> **About this exercise**:
Return the records exactly as they stand, and keep the pictures out of the copy.

[Two-scene object counts]
= Beginning of Section =

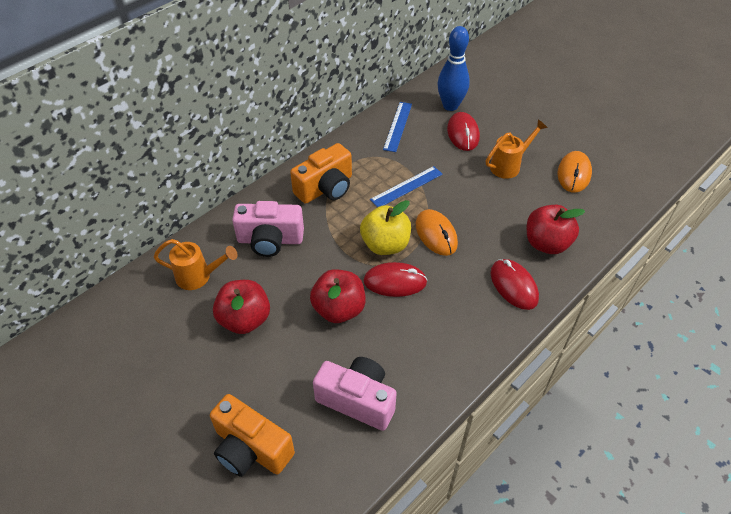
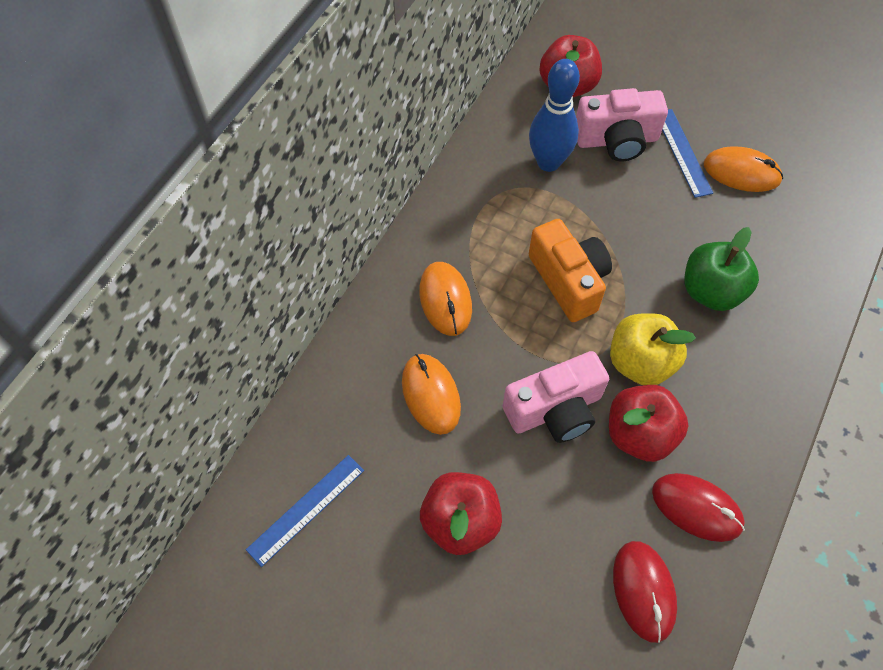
green apple: none = 0 -> [685,227,759,311] = 1
orange camera: [210,394,295,477] [290,143,352,204] = 2 -> [529,219,612,322] = 1
orange mouse: [416,209,458,256] [557,151,592,193] = 2 -> [402,354,461,435] [419,262,472,336] [704,146,783,192] = 3
orange watering can: [154,239,238,290] [486,120,548,179] = 2 -> none = 0
red mouse: [363,262,427,297] [447,112,480,151] [491,259,539,310] = 3 -> [613,541,677,643] [652,473,745,542] = 2

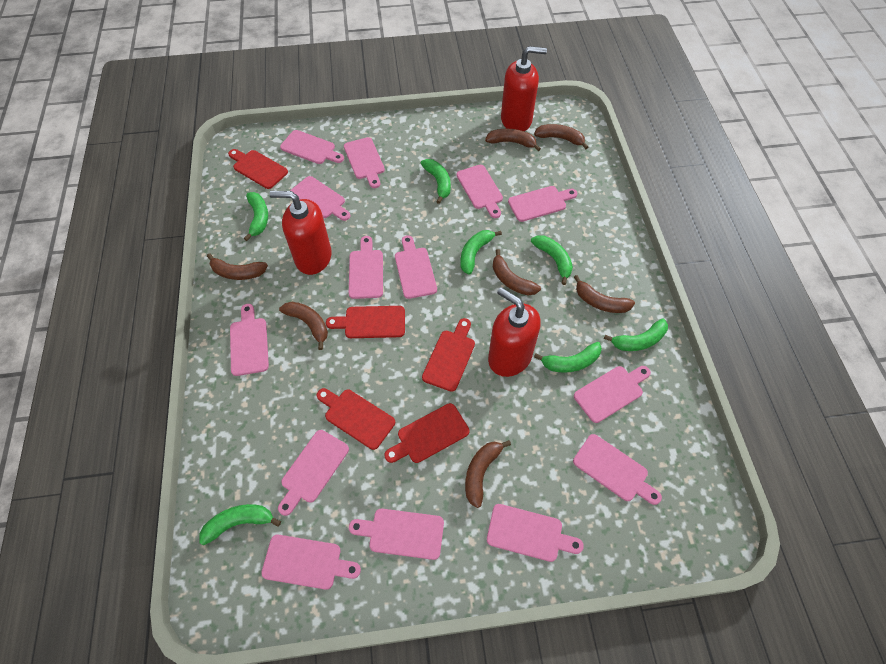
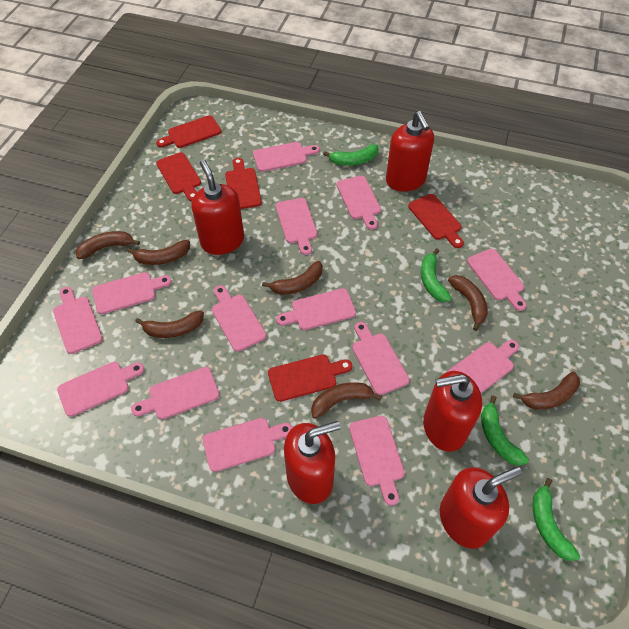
green banana: [199,504,281,545] [244,192,268,241] [420,159,451,204] [460,230,502,275] [531,235,573,285] [534,342,602,373] [604,318,668,351] = 7 -> [323,144,379,166] [421,248,452,302] [481,396,529,466] [532,478,580,561] = 4
red soap dispenser: [269,191,332,275] [488,287,541,377] [501,46,547,131] = 3 -> [191,160,244,255] [284,421,340,504] [386,111,434,192] [423,371,482,452] [440,467,522,549] = 5

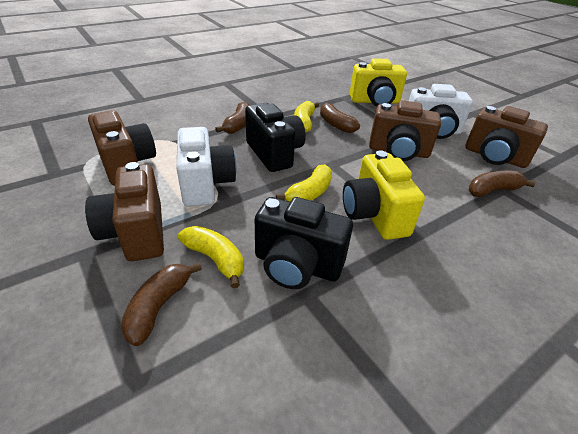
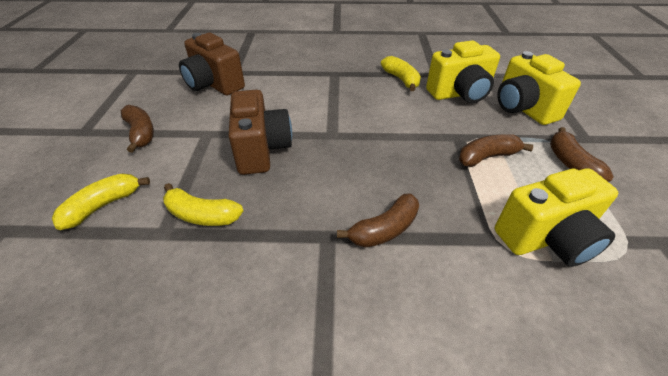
black camera: [245,103,306,172] [255,197,353,289] = 2 -> none = 0
brown camera: [85,162,164,261] [88,110,156,186] [369,100,441,161] [465,106,548,168] = 4 -> [179,33,245,95] [228,90,292,175] = 2
white camera: [177,127,236,207] [409,84,473,139] = 2 -> none = 0
yellow camera: [343,150,425,240] [350,58,407,106] = 2 -> [426,40,500,103] [495,168,618,267] [497,51,581,125] = 3

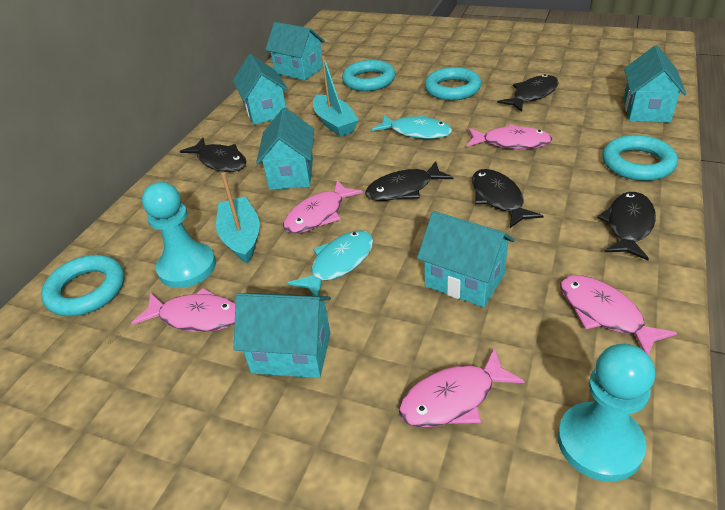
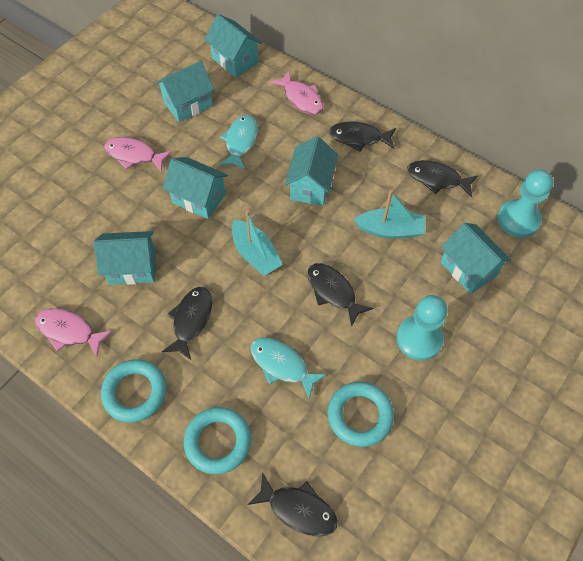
pink fish: [132,288,235,332] [283,180,363,234] [399,348,525,427] [467,124,552,149] [560,275,677,356] = 5 -> [35,308,113,357] [104,137,172,172] [270,71,323,115] = 3
turquoise ring: [41,255,124,316] [342,60,395,91] [425,67,481,100] [602,135,678,181] = 4 -> [101,359,167,422] [184,407,251,475] [328,382,394,447] = 3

= End of Section =

> **Task output**:
green apple: none = 0 -> [685,227,759,311] = 1
orange camera: [210,394,295,477] [290,143,352,204] = 2 -> [529,219,612,322] = 1
orange mouse: [416,209,458,256] [557,151,592,193] = 2 -> [402,354,461,435] [419,262,472,336] [704,146,783,192] = 3
orange watering can: [154,239,238,290] [486,120,548,179] = 2 -> none = 0
red mouse: [363,262,427,297] [447,112,480,151] [491,259,539,310] = 3 -> [613,541,677,643] [652,473,745,542] = 2

green banana: [199,504,281,545] [244,192,268,241] [420,159,451,204] [460,230,502,275] [531,235,573,285] [534,342,602,373] [604,318,668,351] = 7 -> [323,144,379,166] [421,248,452,302] [481,396,529,466] [532,478,580,561] = 4
red soap dispenser: [269,191,332,275] [488,287,541,377] [501,46,547,131] = 3 -> [191,160,244,255] [284,421,340,504] [386,111,434,192] [423,371,482,452] [440,467,522,549] = 5

black camera: [245,103,306,172] [255,197,353,289] = 2 -> none = 0
brown camera: [85,162,164,261] [88,110,156,186] [369,100,441,161] [465,106,548,168] = 4 -> [179,33,245,95] [228,90,292,175] = 2
white camera: [177,127,236,207] [409,84,473,139] = 2 -> none = 0
yellow camera: [343,150,425,240] [350,58,407,106] = 2 -> [426,40,500,103] [495,168,618,267] [497,51,581,125] = 3

pink fish: [132,288,235,332] [283,180,363,234] [399,348,525,427] [467,124,552,149] [560,275,677,356] = 5 -> [35,308,113,357] [104,137,172,172] [270,71,323,115] = 3
turquoise ring: [41,255,124,316] [342,60,395,91] [425,67,481,100] [602,135,678,181] = 4 -> [101,359,167,422] [184,407,251,475] [328,382,394,447] = 3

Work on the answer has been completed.